How to complete this task: Line by line, give the data again exactly as it appears, but without pictures.

Source data:
########################################
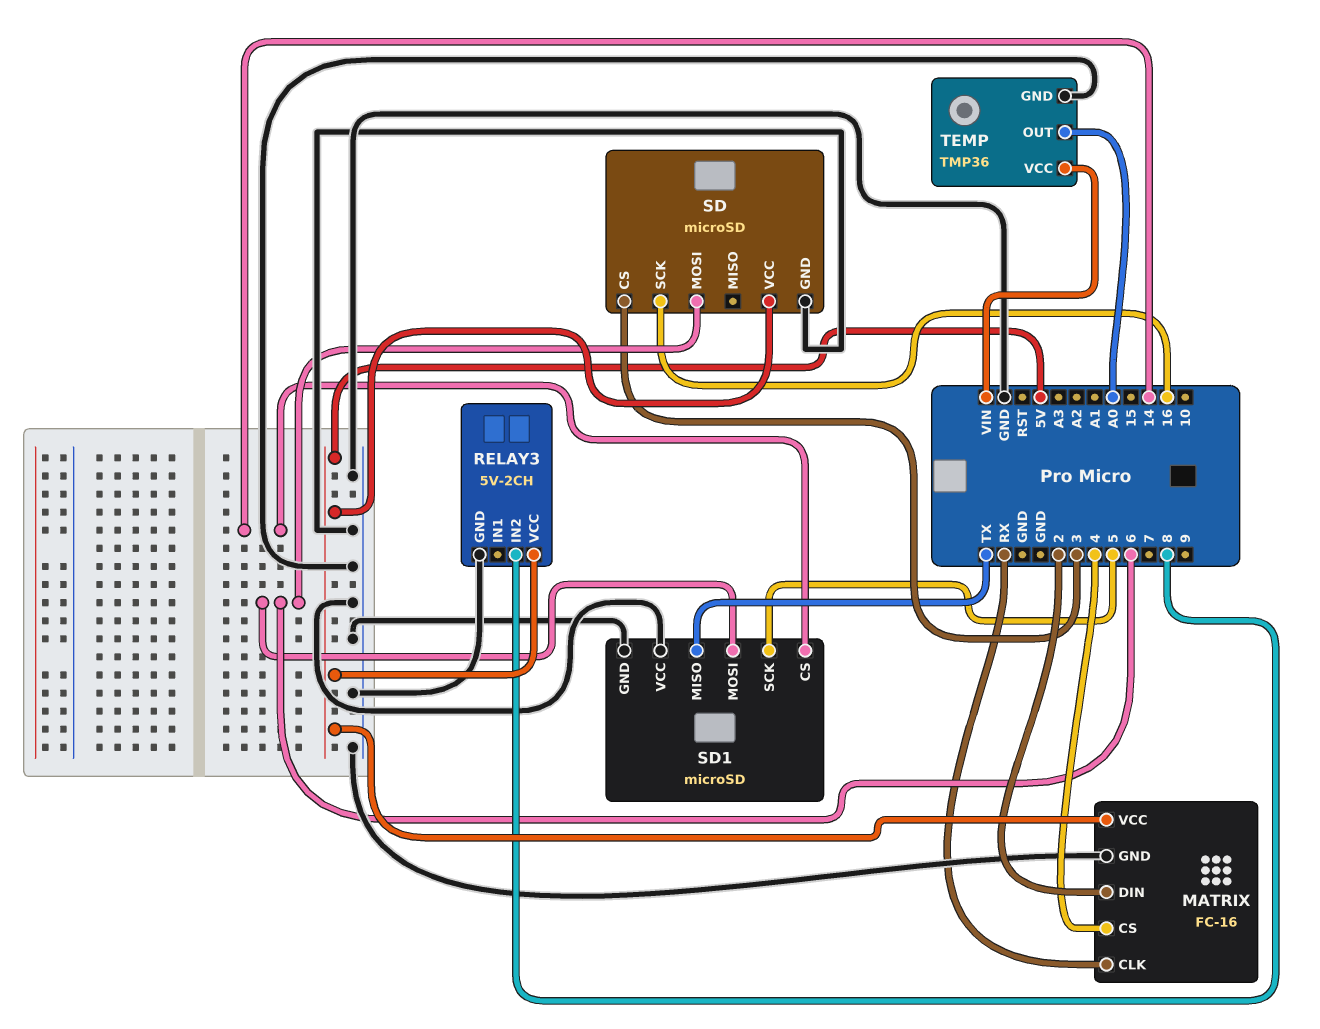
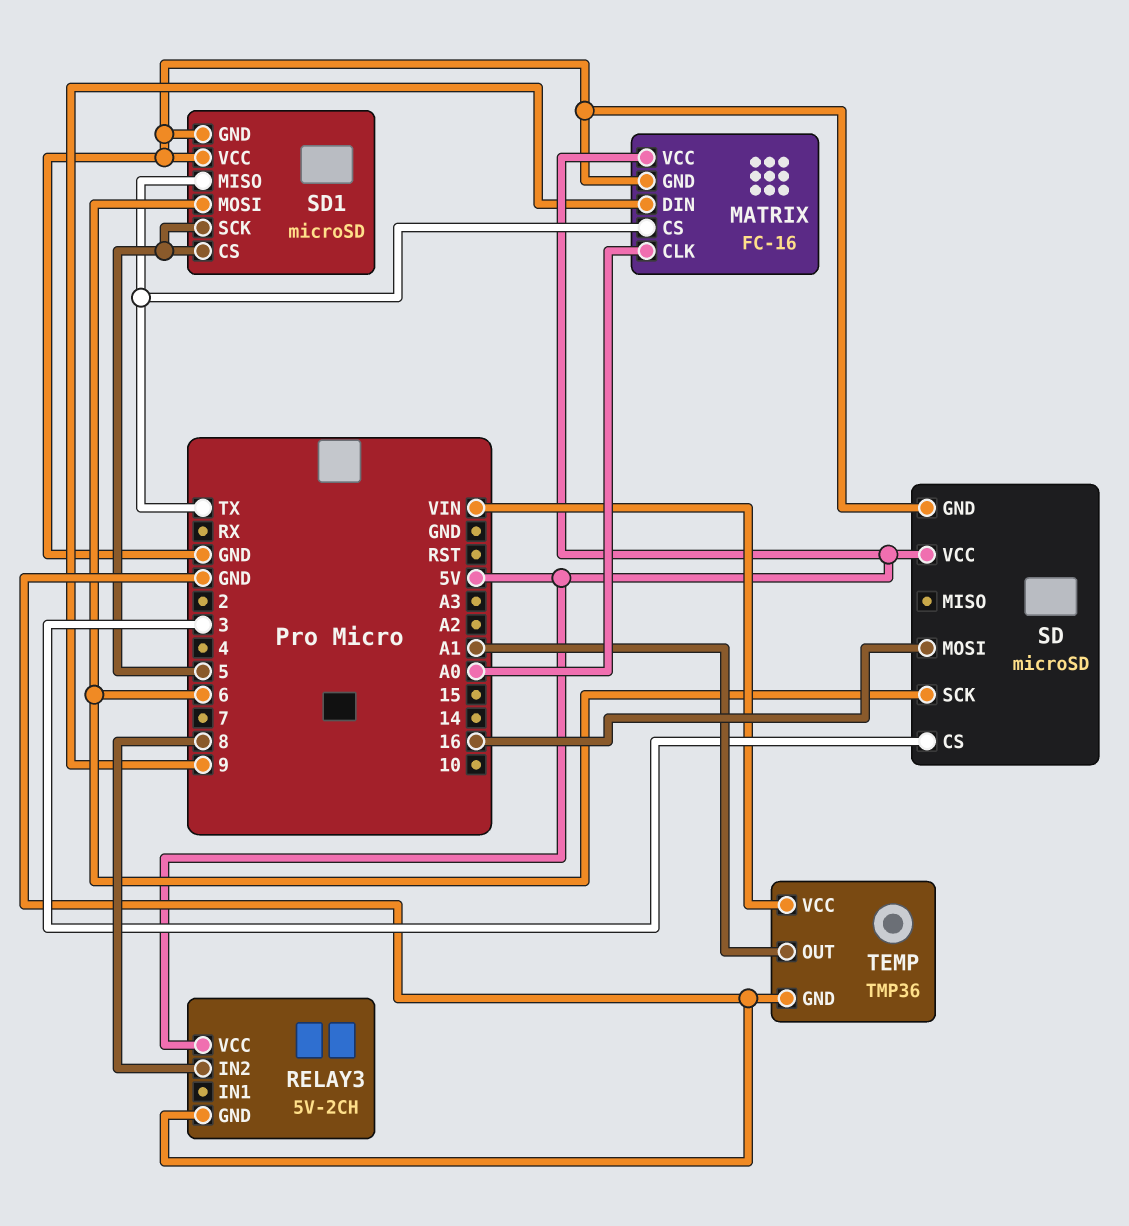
MATRIX pin CLK: RX -> A0
MATRIX pin CS: 4 -> TX
MATRIX pin DIN: 2 -> 9
SD pin MOSI: 6 -> 16
SD pin SCK: 16 -> 6
SD1 pin CS: 14 -> 5
TEMP pin OUT: A0 -> A1

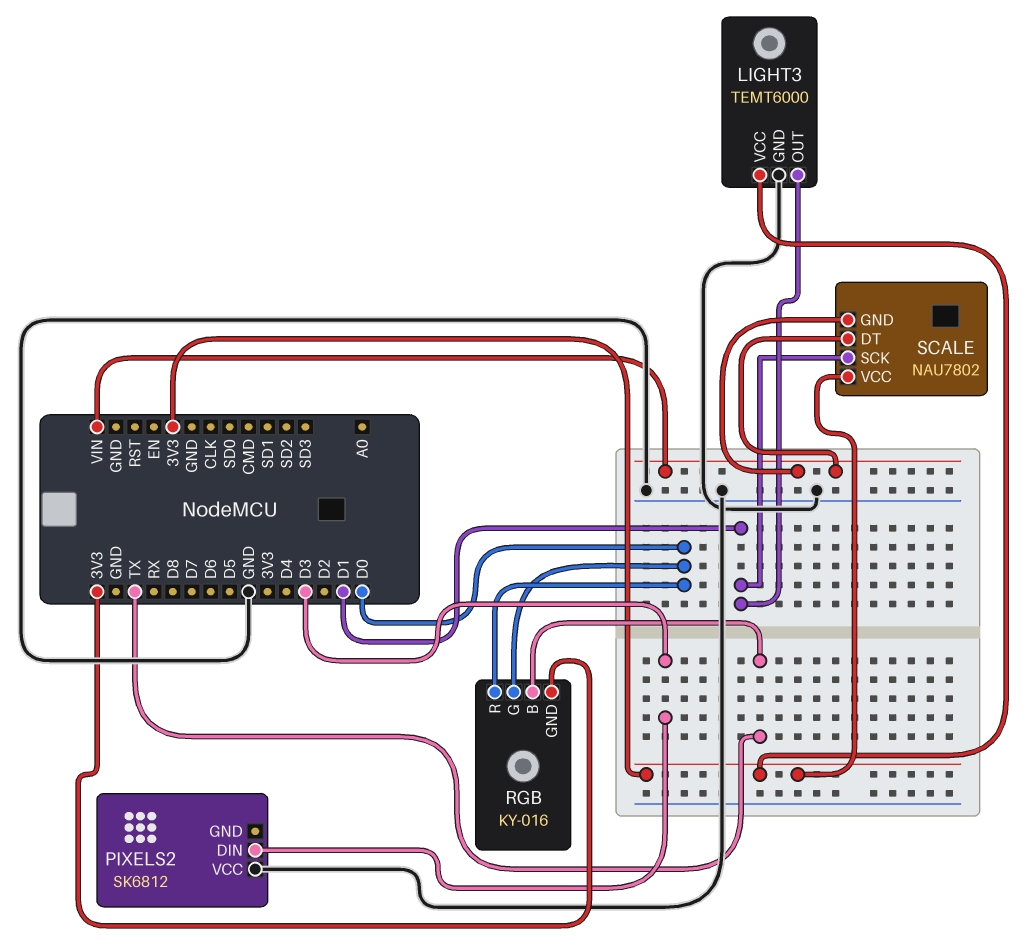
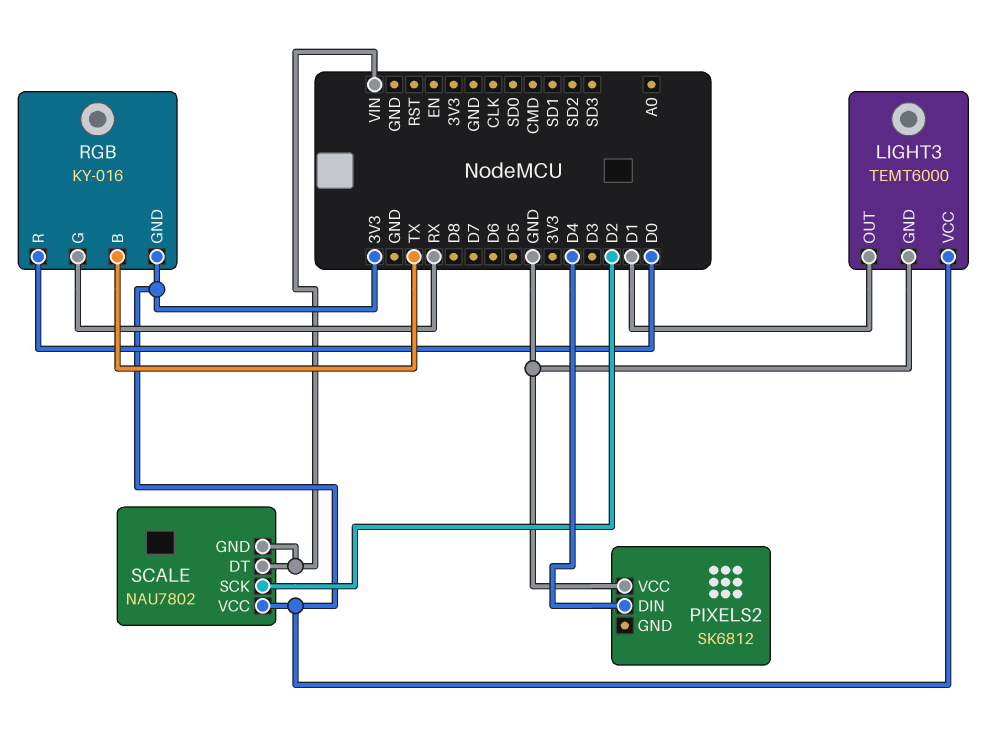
PIXELS2 pin DIN: D3 -> D4
RGB pin G: D0 -> RX
SCALE pin SCK: D1 -> D2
########################################
Answer to this exercise:
MATRIX pin CLK: RX -> A0
MATRIX pin CS: 4 -> TX
MATRIX pin DIN: 2 -> 9
SD pin MOSI: 6 -> 16
SD pin SCK: 16 -> 6
SD1 pin CS: 14 -> 5
TEMP pin OUT: A0 -> A1

PIXELS2 pin DIN: D3 -> D4
RGB pin G: D0 -> RX
SCALE pin SCK: D1 -> D2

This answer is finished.